▽
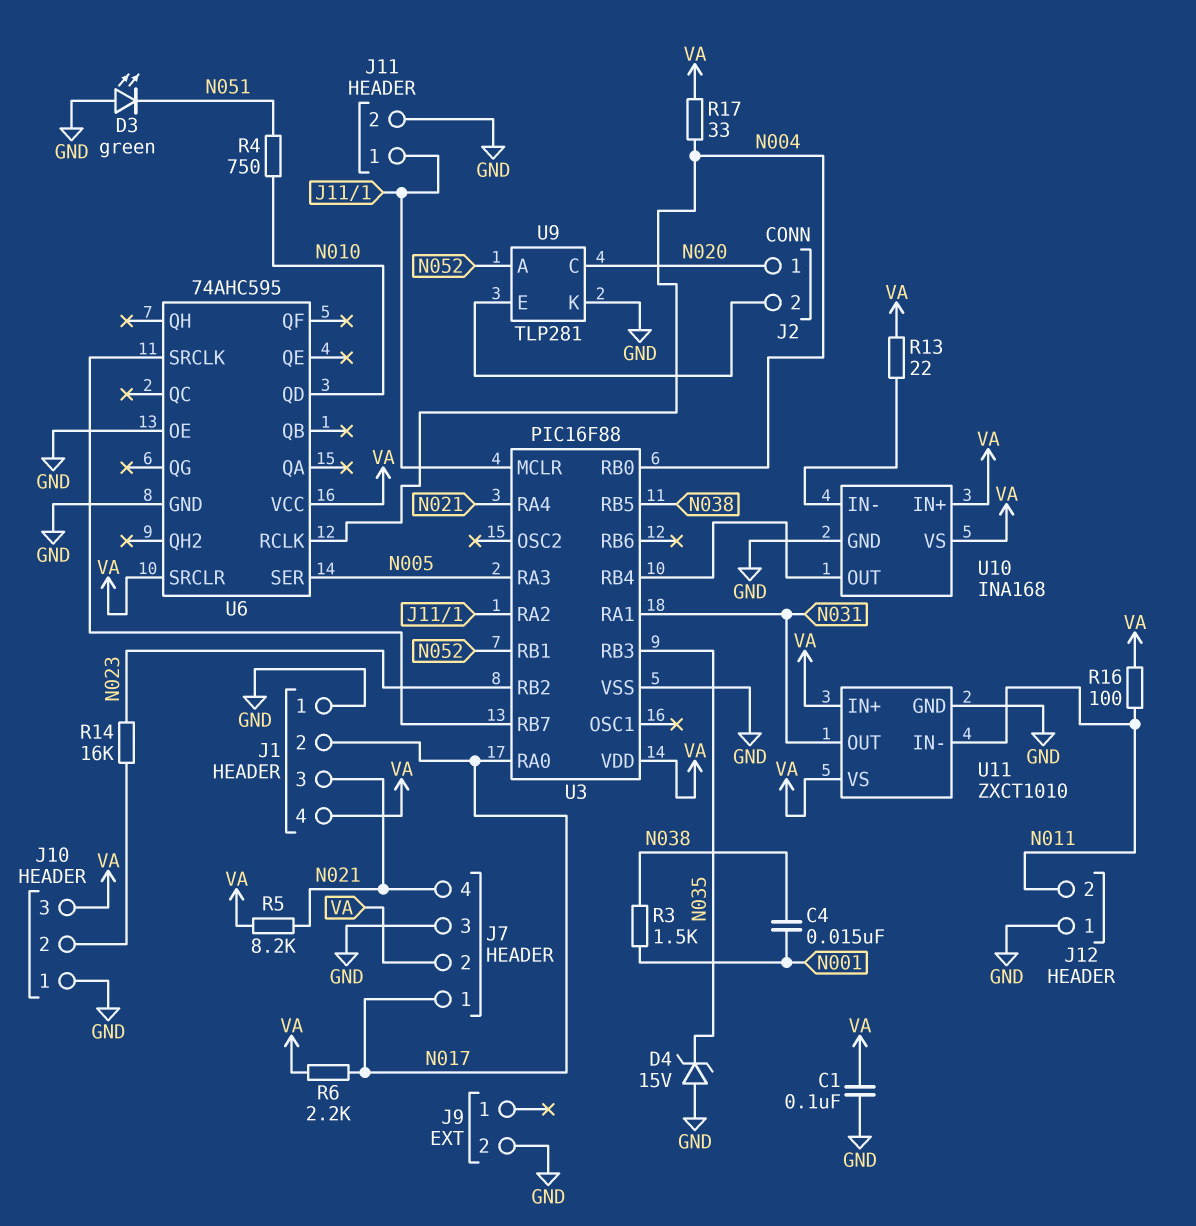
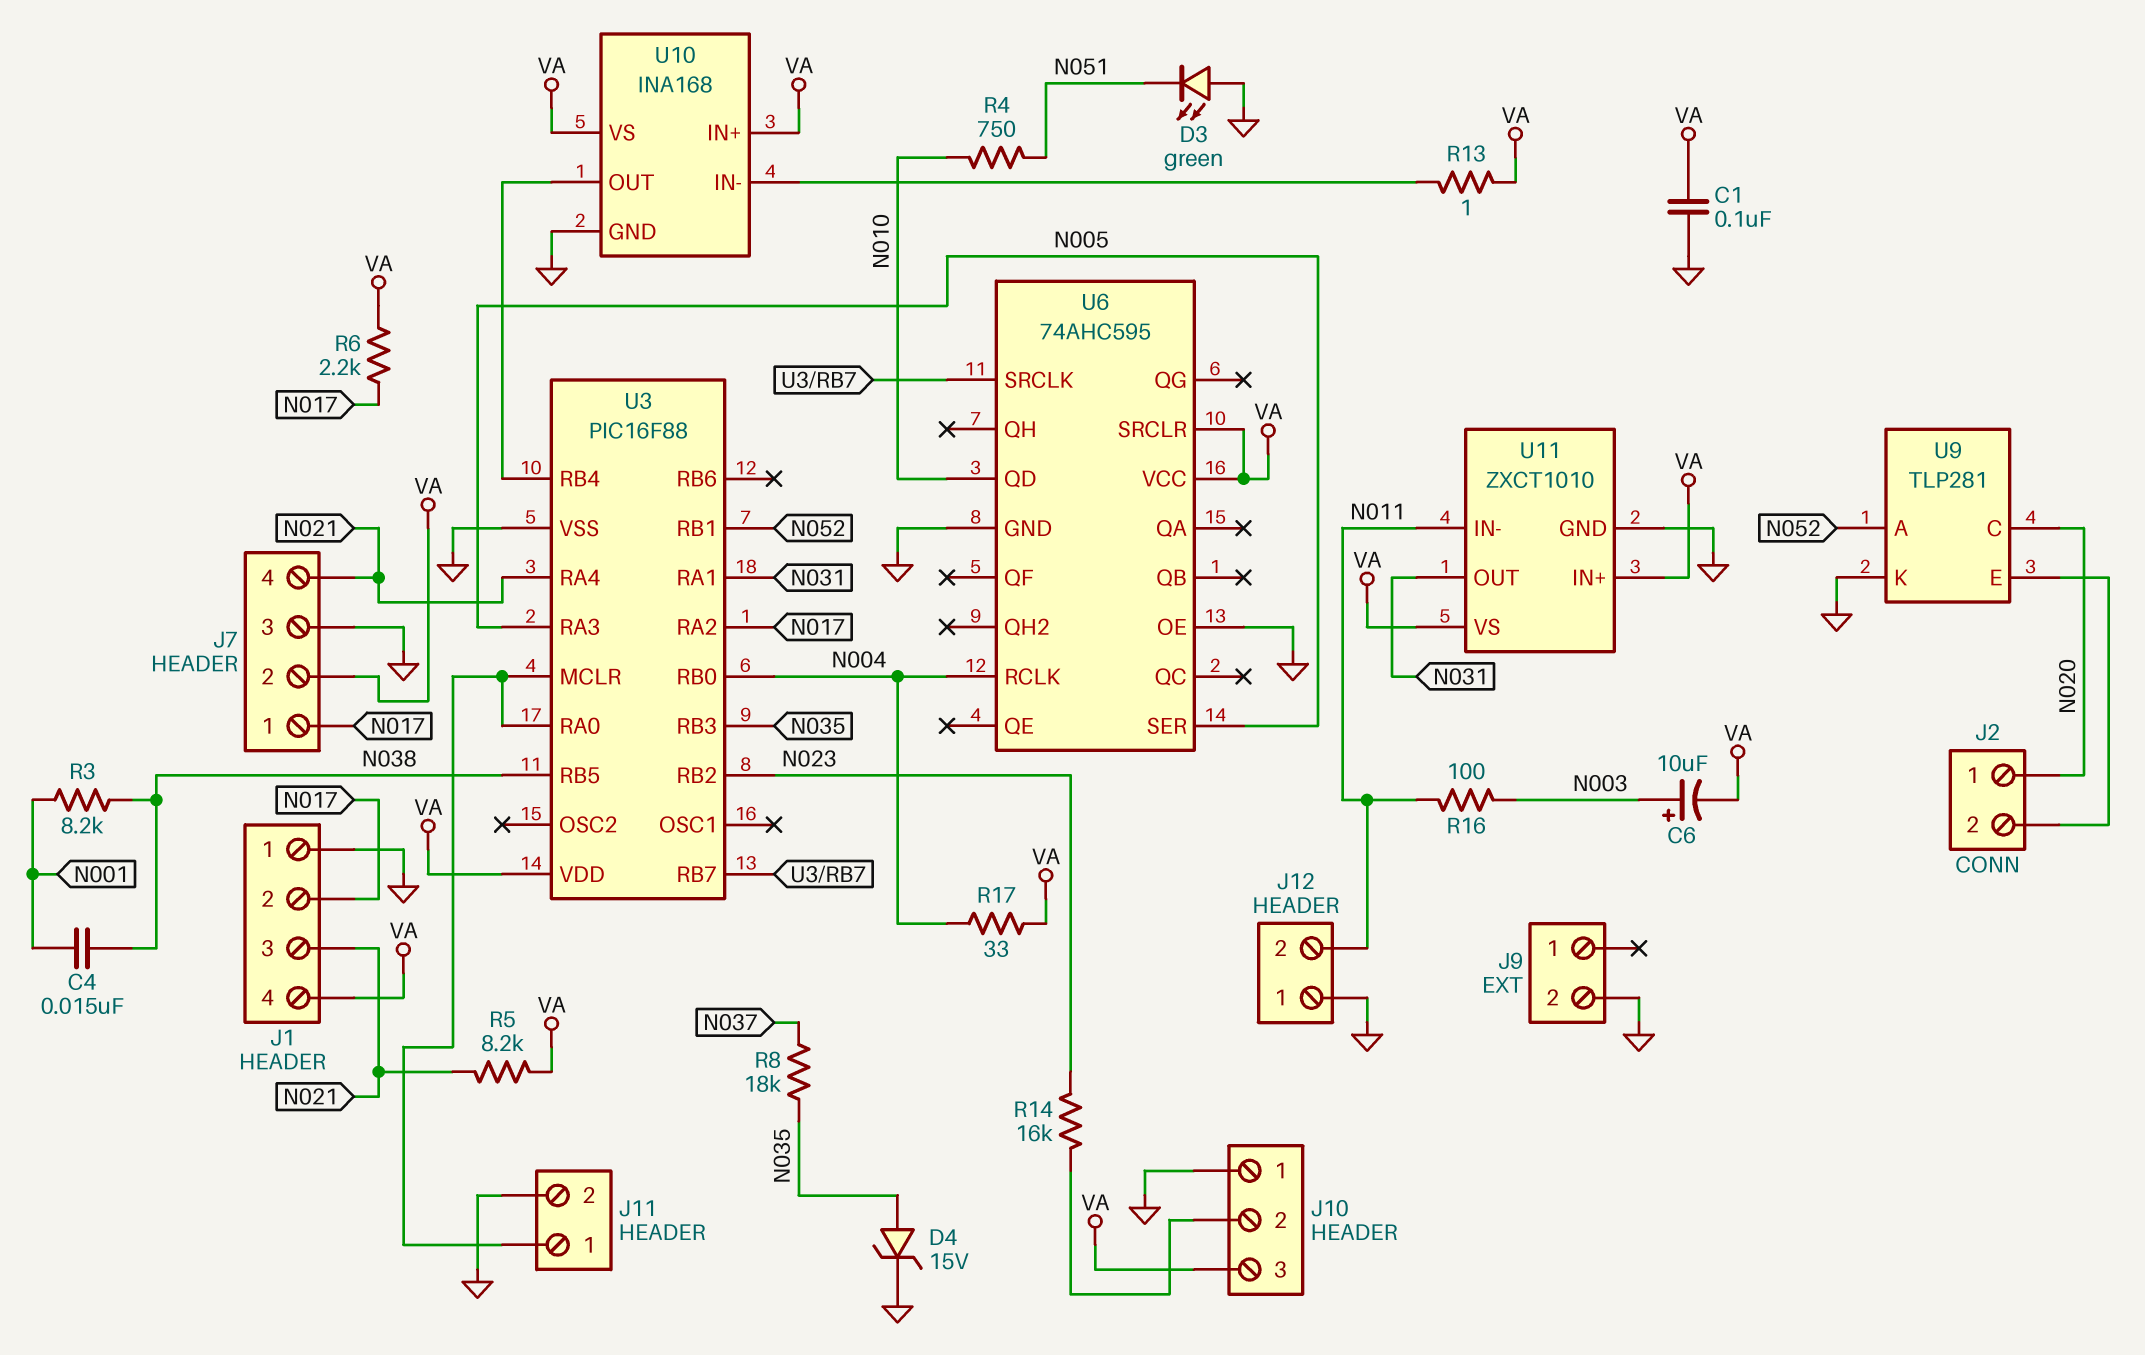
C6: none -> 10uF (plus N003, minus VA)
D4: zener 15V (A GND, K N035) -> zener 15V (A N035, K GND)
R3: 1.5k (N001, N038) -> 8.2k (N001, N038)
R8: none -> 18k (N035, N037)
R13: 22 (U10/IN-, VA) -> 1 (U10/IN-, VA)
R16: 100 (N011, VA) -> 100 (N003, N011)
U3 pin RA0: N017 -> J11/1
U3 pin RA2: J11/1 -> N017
△
▽
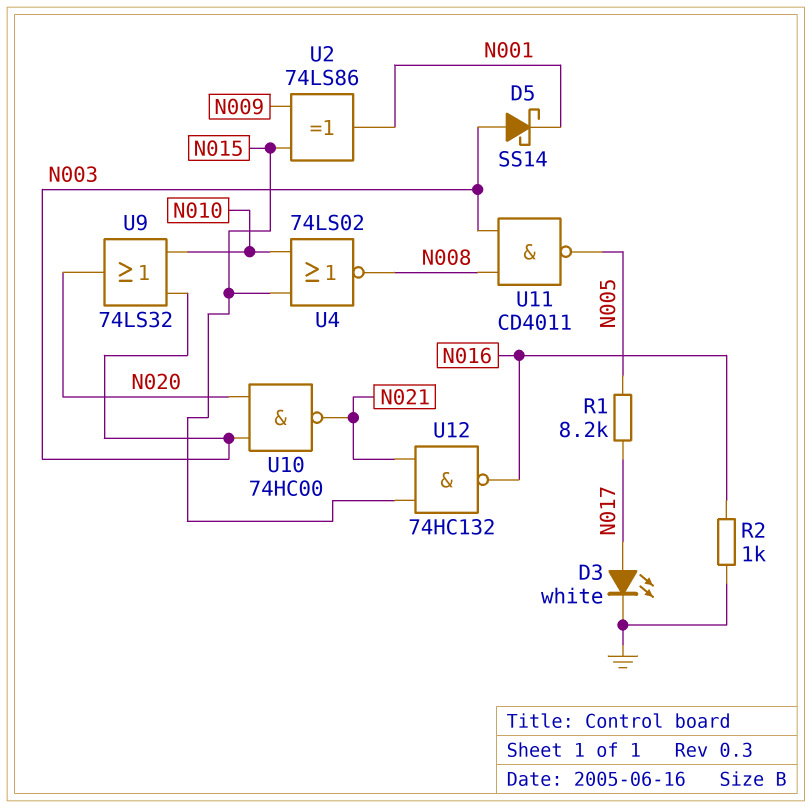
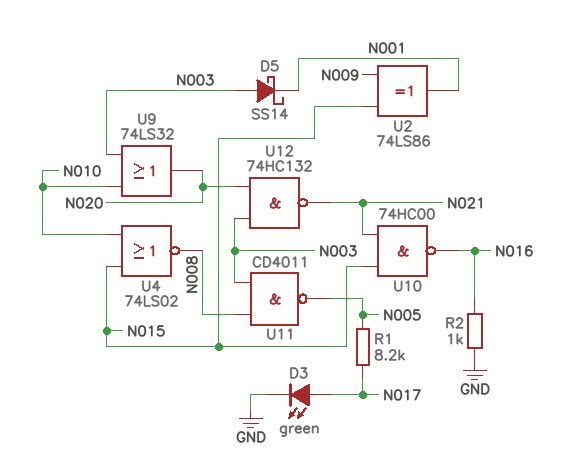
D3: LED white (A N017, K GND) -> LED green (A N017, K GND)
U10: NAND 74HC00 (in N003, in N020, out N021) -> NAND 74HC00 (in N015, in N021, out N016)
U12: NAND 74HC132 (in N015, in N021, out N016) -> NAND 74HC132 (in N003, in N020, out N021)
△
Exercise details: The lines to copy are those above that contain the string "NAND".

Expected output:
U10: NAND 74HC00 (in N003, in N020, out N021) -> NAND 74HC00 (in N015, in N021, out N016)
U12: NAND 74HC132 (in N015, in N021, out N016) -> NAND 74HC132 (in N003, in N020, out N021)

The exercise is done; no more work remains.